_REQUIREMENT_
The whole listing below, with no pictures, is to be repeated as it stands.

_DATA UNDER STUDY_
※ ※ ※

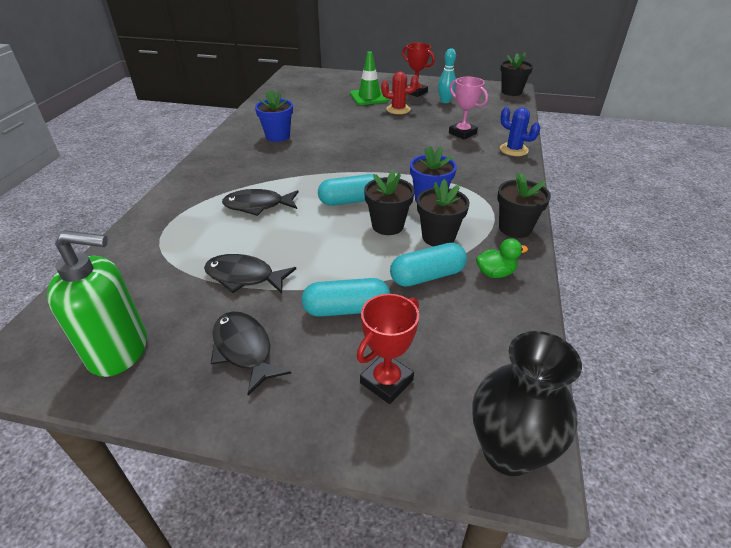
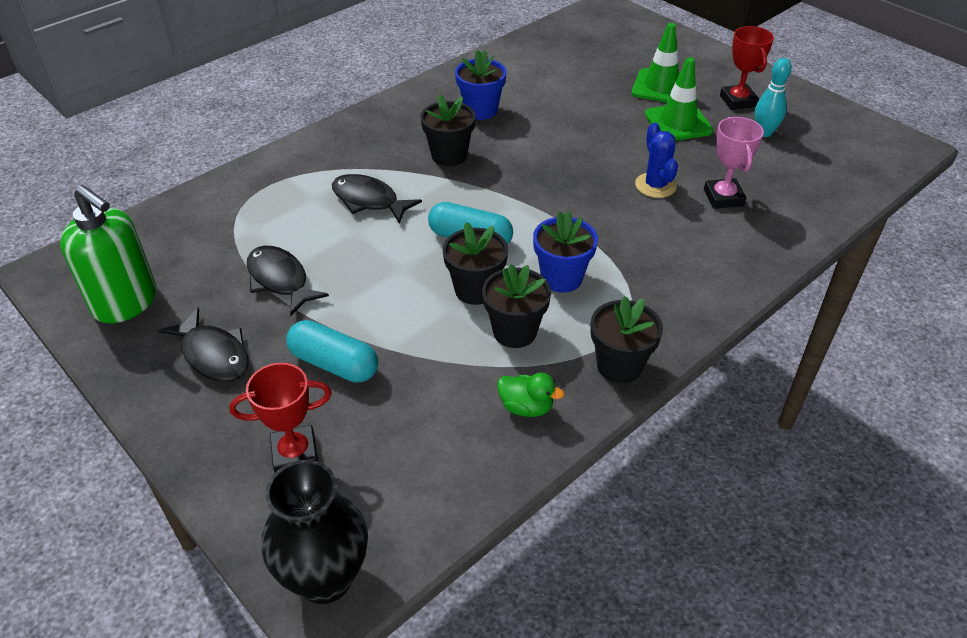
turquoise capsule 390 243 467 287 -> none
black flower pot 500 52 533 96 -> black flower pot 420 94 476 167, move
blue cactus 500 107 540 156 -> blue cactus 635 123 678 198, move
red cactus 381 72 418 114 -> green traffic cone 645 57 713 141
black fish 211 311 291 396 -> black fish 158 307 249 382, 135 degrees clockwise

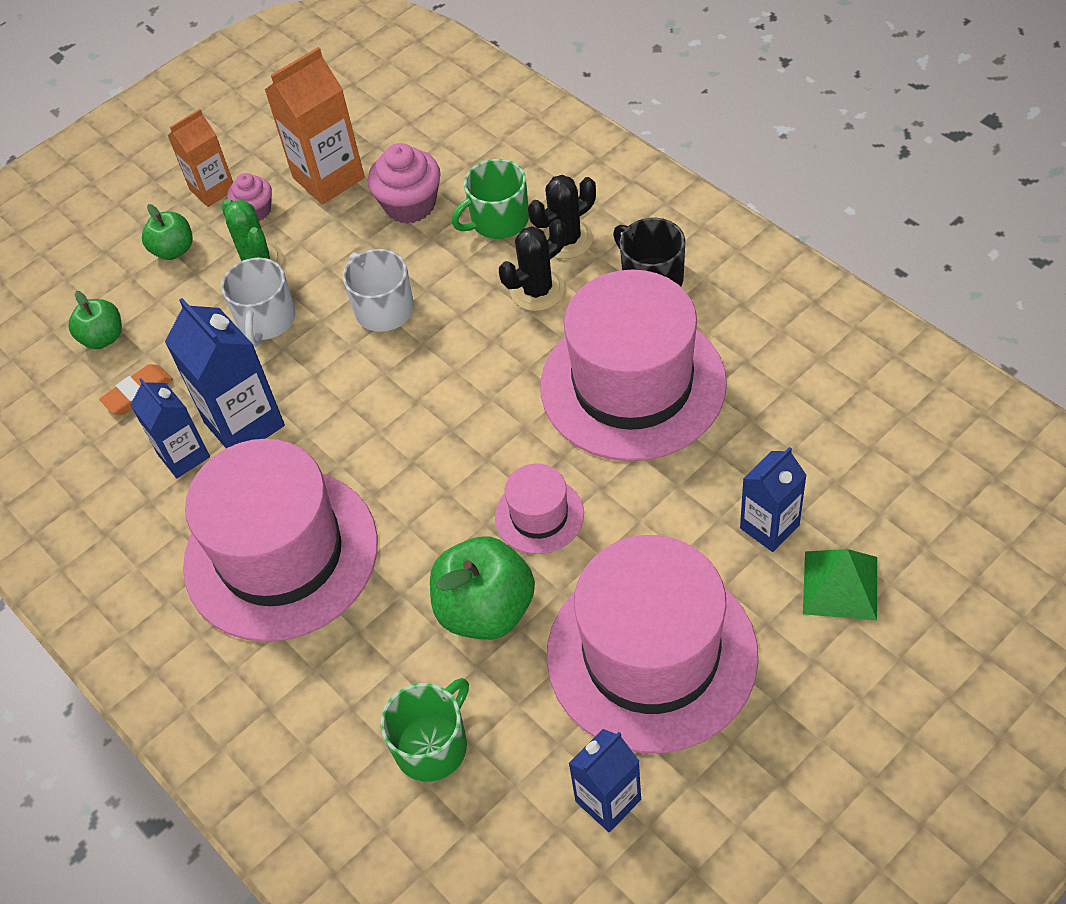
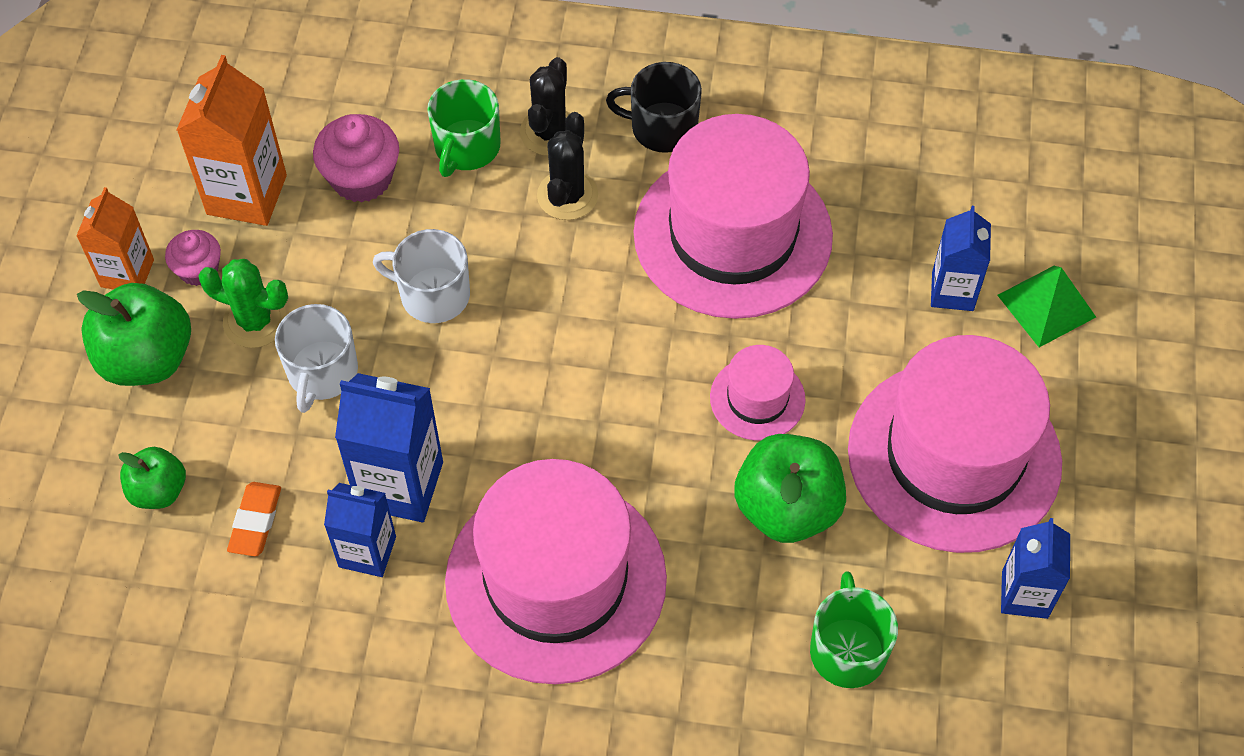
white mug 221 258 296 347 -> white mug 275 304 358 413, 45 degrees clockwise
green apple 142 204 193 260 -> green apple 77 283 191 386, x1.72

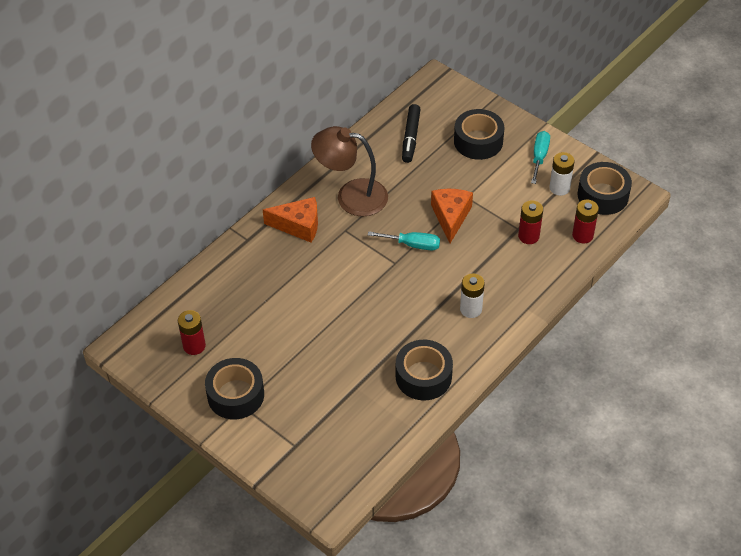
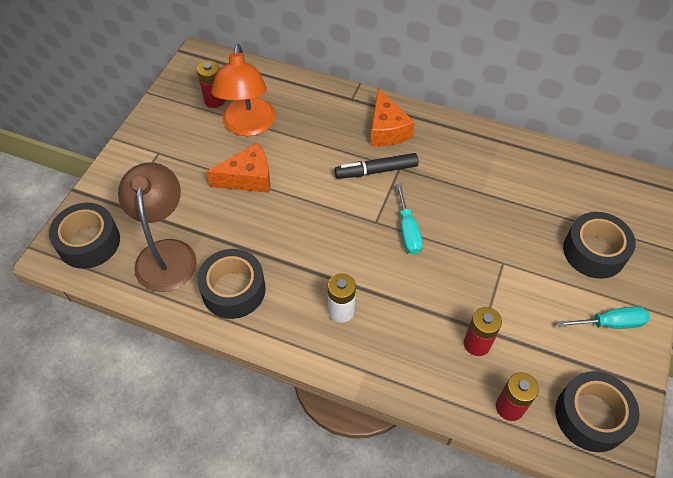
white battery 549 152 575 196 -> none
none -> orange lamp 211 44 275 136
black tape 205 358 264 419 -> black tape 49 203 120 269, move
brown lamp 311 126 388 216 -> brown lamp 118 162 197 292, move
black marker 402 104 421 163 -> black marker 334 153 419 179, move
orange cheese 431 189 473 243 -> orange cheese 206 143 270 193, move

※ ※ ※

_YOUR RESPONSE_
turquoise capsule 390 243 467 287 -> none
black flower pot 500 52 533 96 -> black flower pot 420 94 476 167, move
blue cactus 500 107 540 156 -> blue cactus 635 123 678 198, move
red cactus 381 72 418 114 -> green traffic cone 645 57 713 141
black fish 211 311 291 396 -> black fish 158 307 249 382, 135 degrees clockwise

white mug 221 258 296 347 -> white mug 275 304 358 413, 45 degrees clockwise
green apple 142 204 193 260 -> green apple 77 283 191 386, x1.72

white battery 549 152 575 196 -> none
none -> orange lamp 211 44 275 136
black tape 205 358 264 419 -> black tape 49 203 120 269, move
brown lamp 311 126 388 216 -> brown lamp 118 162 197 292, move
black marker 402 104 421 163 -> black marker 334 153 419 179, move
orange cheese 431 189 473 243 -> orange cheese 206 143 270 193, move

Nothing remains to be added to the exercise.